• [Edit tracking data]:
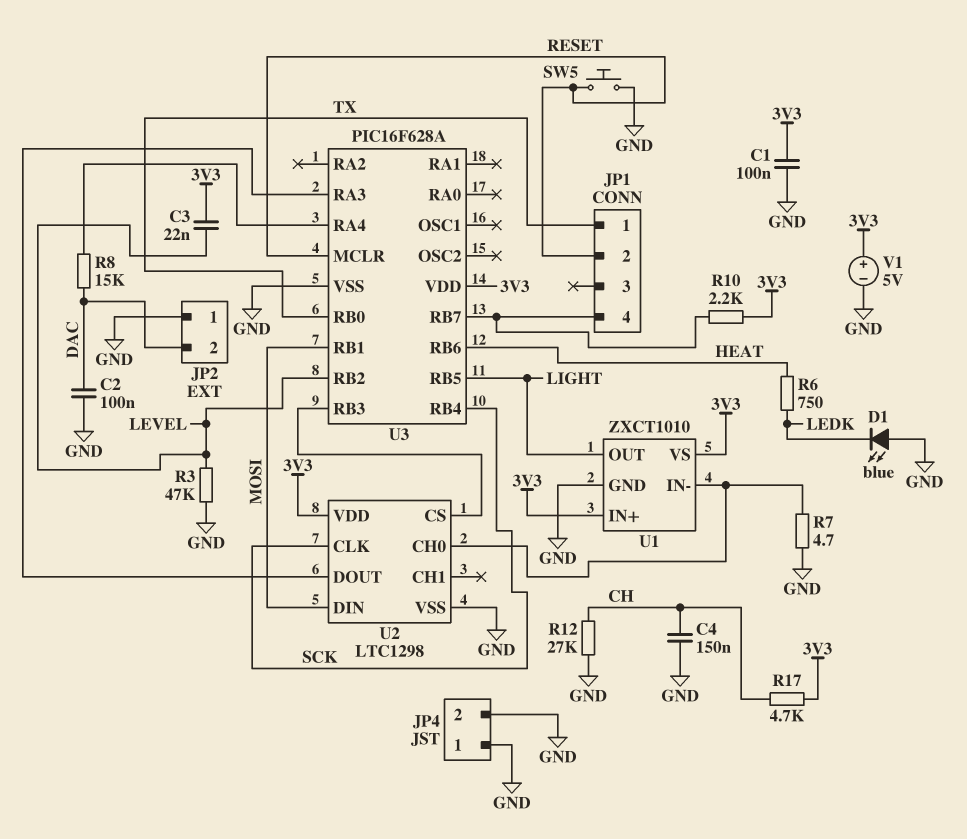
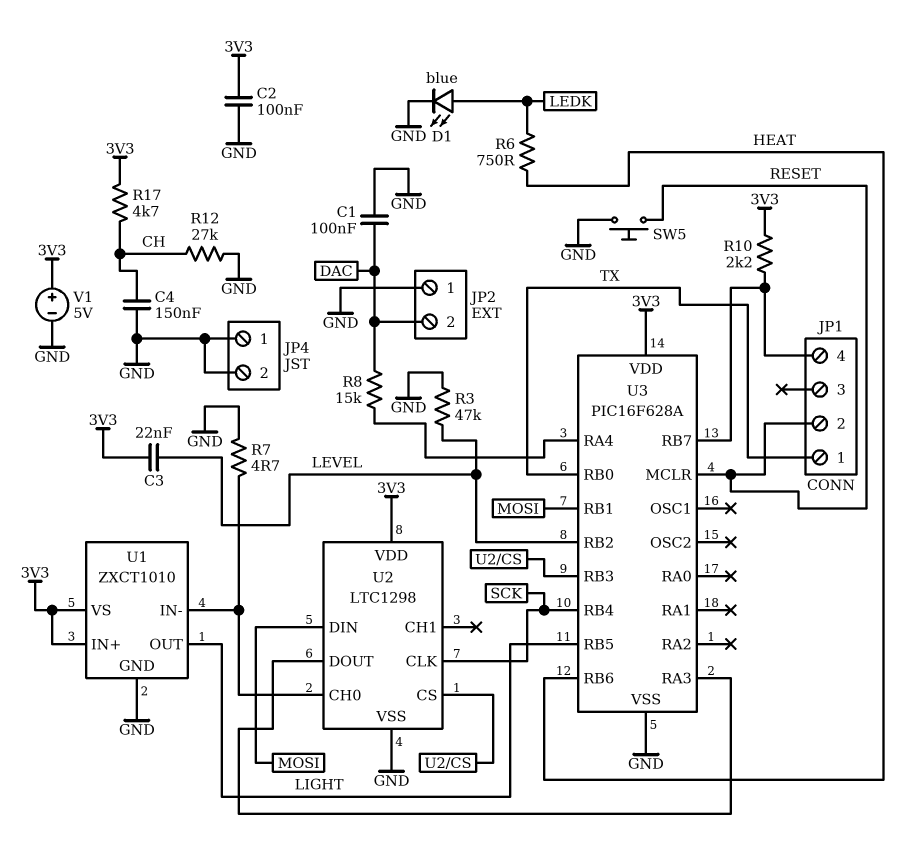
C1: 100nF (3V3, GND) -> 100nF (DAC, GND)
C2: 100nF (DAC, GND) -> 100nF (3V3, GND)
D1: LED blue (A GND, K LEDK) -> LED blue (A LEDK, K GND)

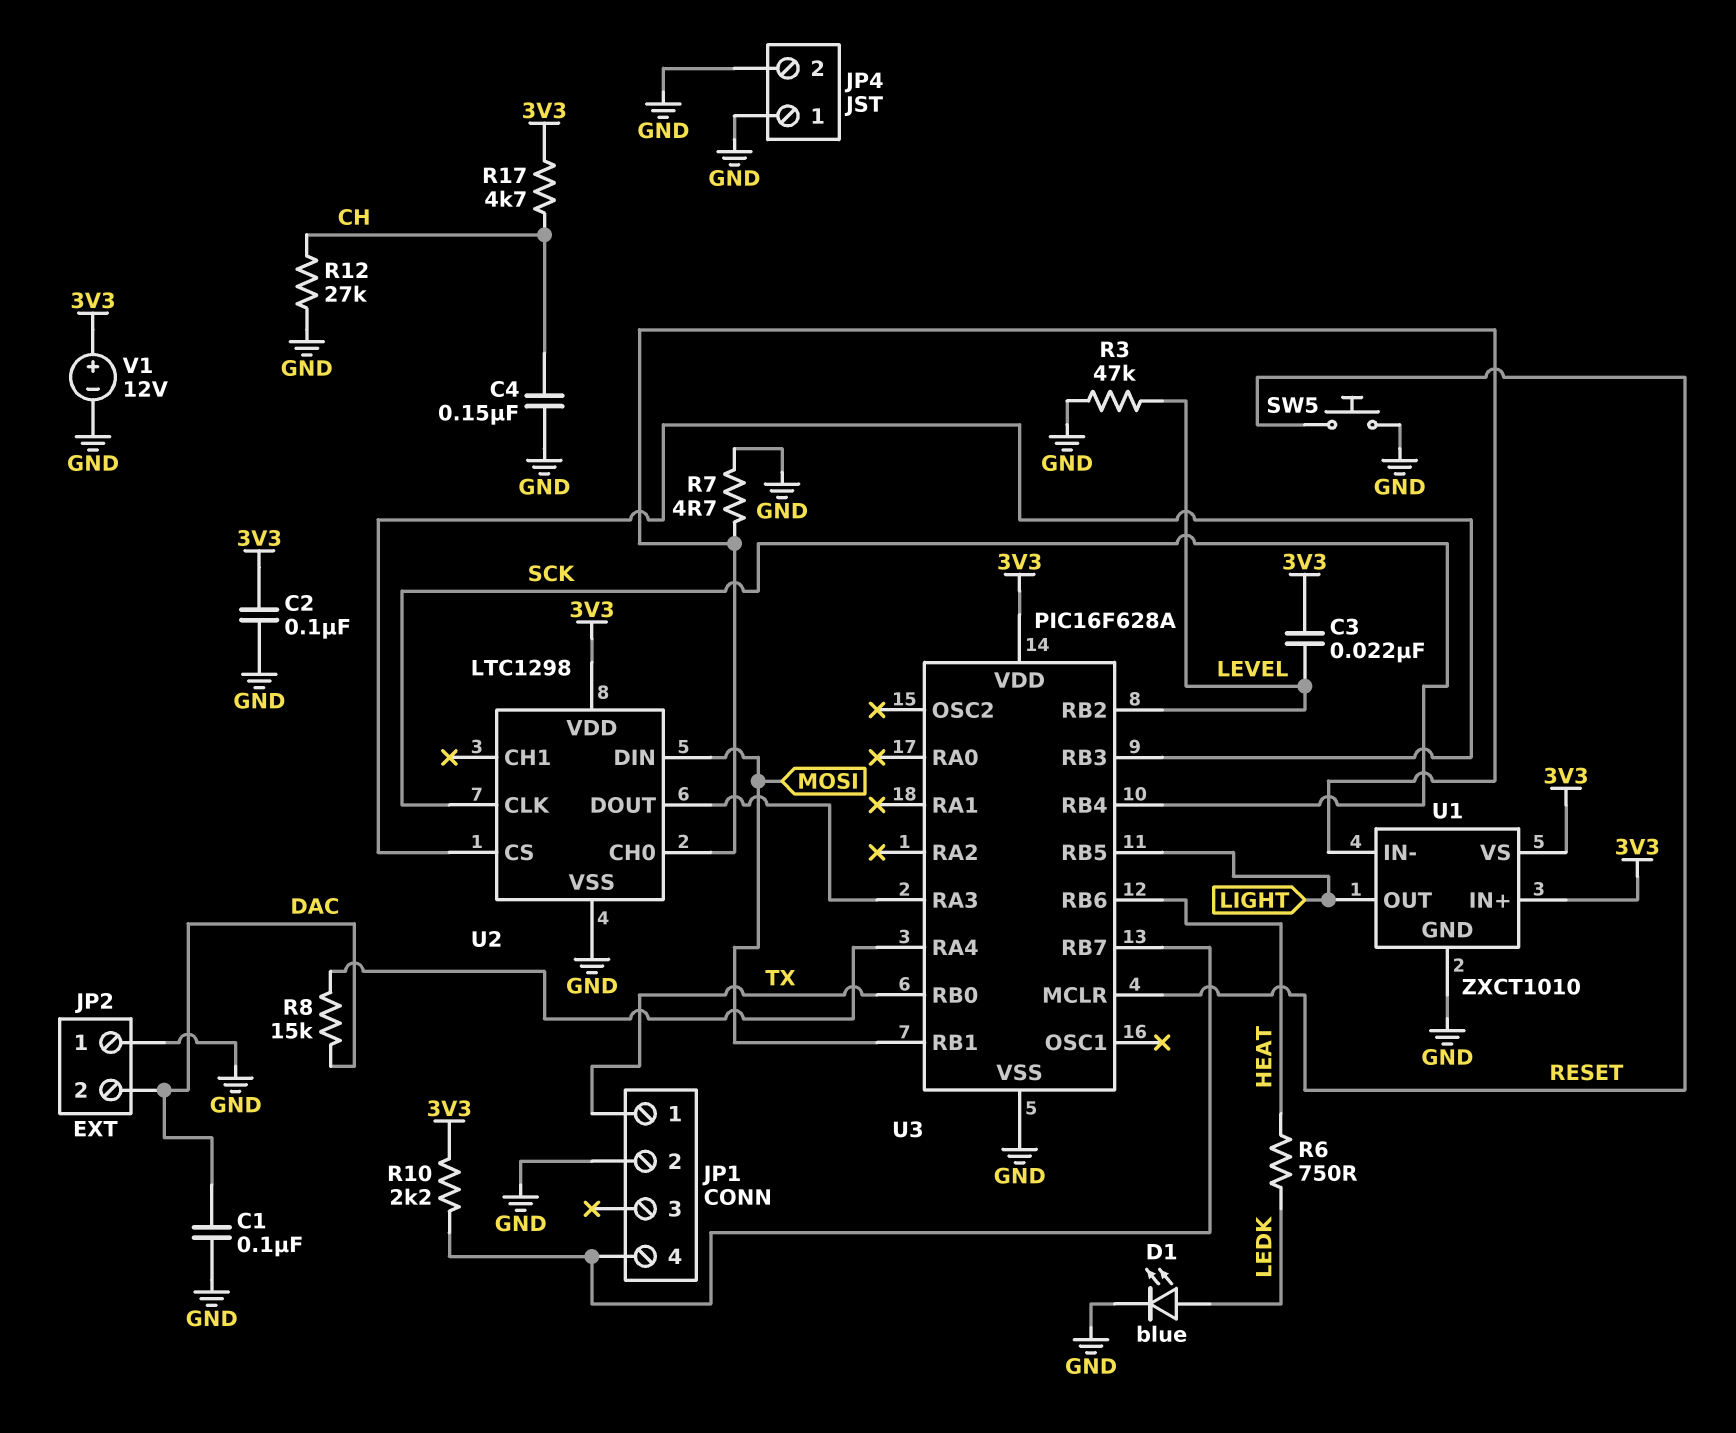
JP1 pin 2: RESET -> GND
V1: 5V (plus 3V3, minus GND) -> 12V (plus 3V3, minus GND)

• [Task to carry out]: Copy exactly, please, every line from the one holding "C2: 100nF (DAC, GND) -> 100nF (3V3, GND)" through the last line of the data, both ends included, and no pictures.

• [Task output]:
C2: 100nF (DAC, GND) -> 100nF (3V3, GND)
D1: LED blue (A GND, K LEDK) -> LED blue (A LEDK, K GND)

JP1 pin 2: RESET -> GND
V1: 5V (plus 3V3, minus GND) -> 12V (plus 3V3, minus GND)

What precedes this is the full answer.